> [Action item]: Please output only the lines that begin at the line with "pink spoon: 4 -> 5" and run through the end of the entries below, exactly as written. Drop all pictures.

> [Given information]:
*** Block opens ***

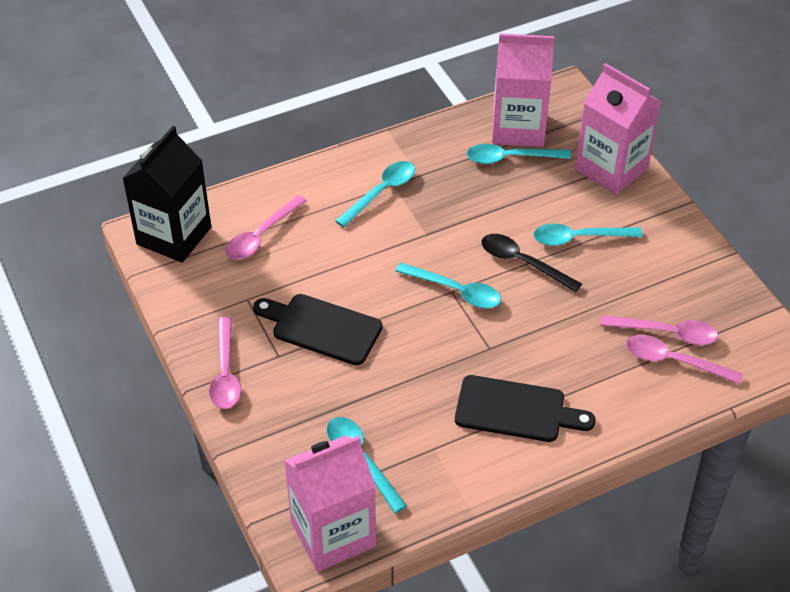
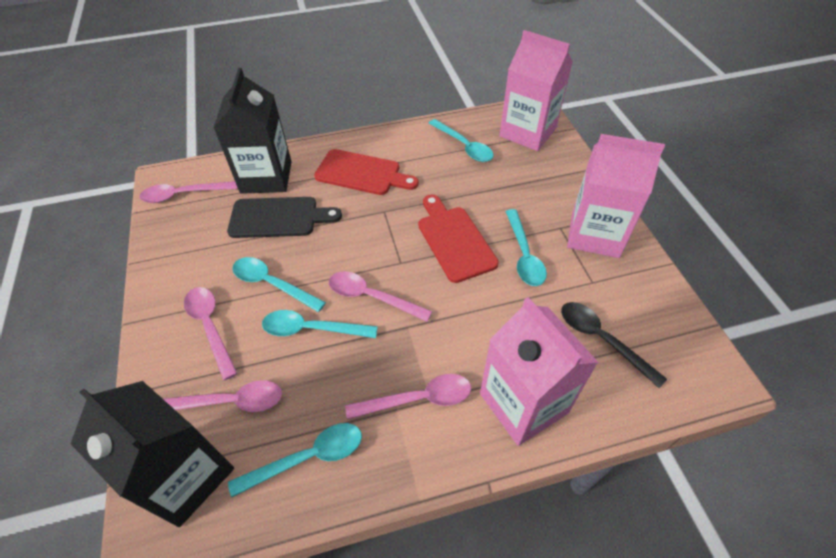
black carton: 1 -> 2
black cutting board: 2 -> 1
pink spoon: 4 -> 5
red cutting board: 0 -> 2

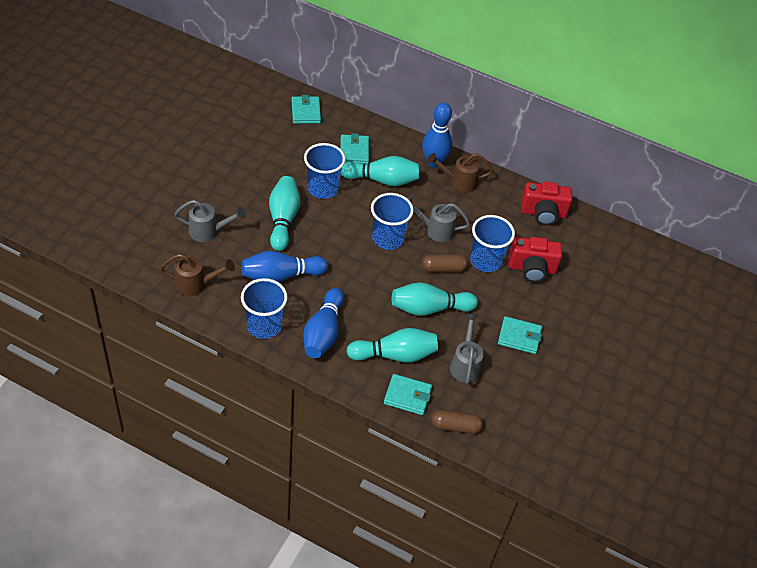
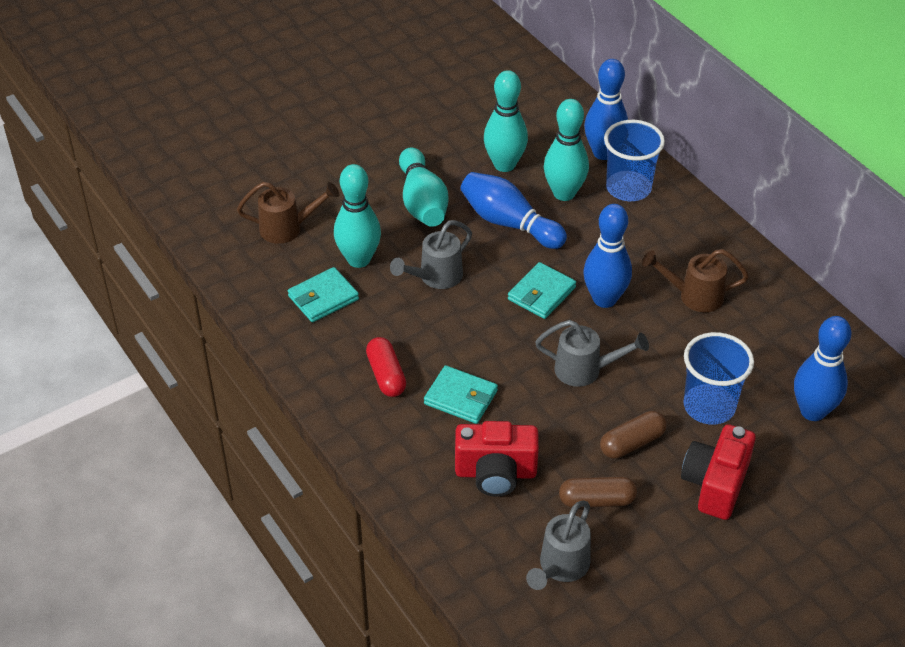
blue bowling pin: 3 -> 4
blue cup: 4 -> 2
red capsule: 0 -> 1
turquoise wallet: 4 -> 3

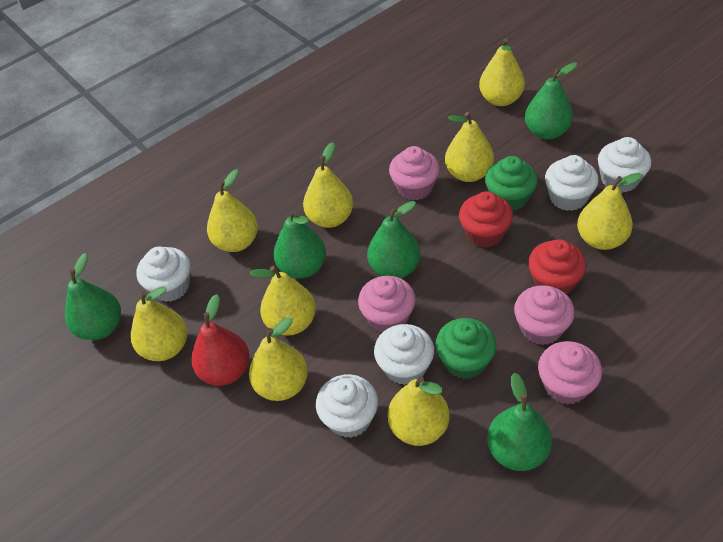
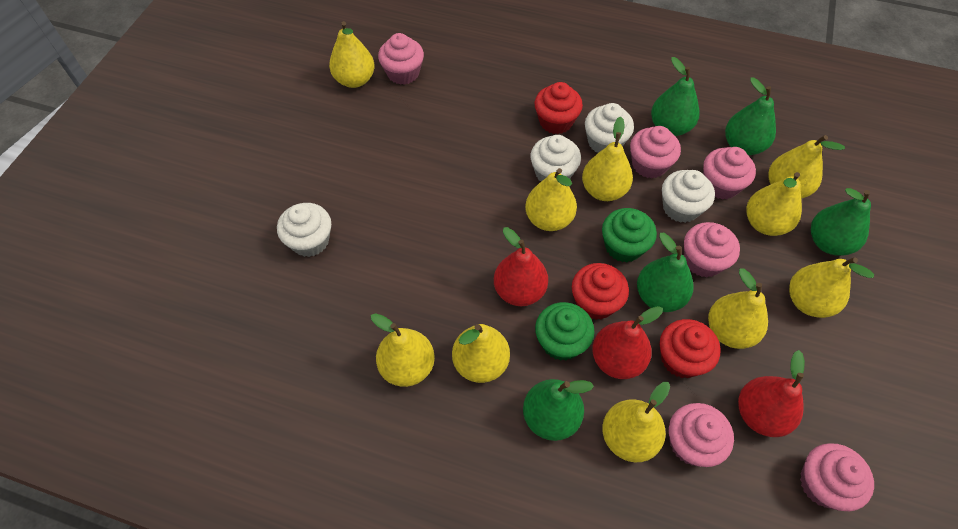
pink cupcake: 4 -> 6
red cupcake: 2 -> 3
red pear: 1 -> 3
white cupcake: 5 -> 4
yellow pear: 9 -> 10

*** Block closes ***

> [Solution for this problem]:
pink spoon: 4 -> 5
red cutting board: 0 -> 2

blue bowling pin: 3 -> 4
blue cup: 4 -> 2
red capsule: 0 -> 1
turquoise wallet: 4 -> 3

pink cupcake: 4 -> 6
red cupcake: 2 -> 3
red pear: 1 -> 3
white cupcake: 5 -> 4
yellow pear: 9 -> 10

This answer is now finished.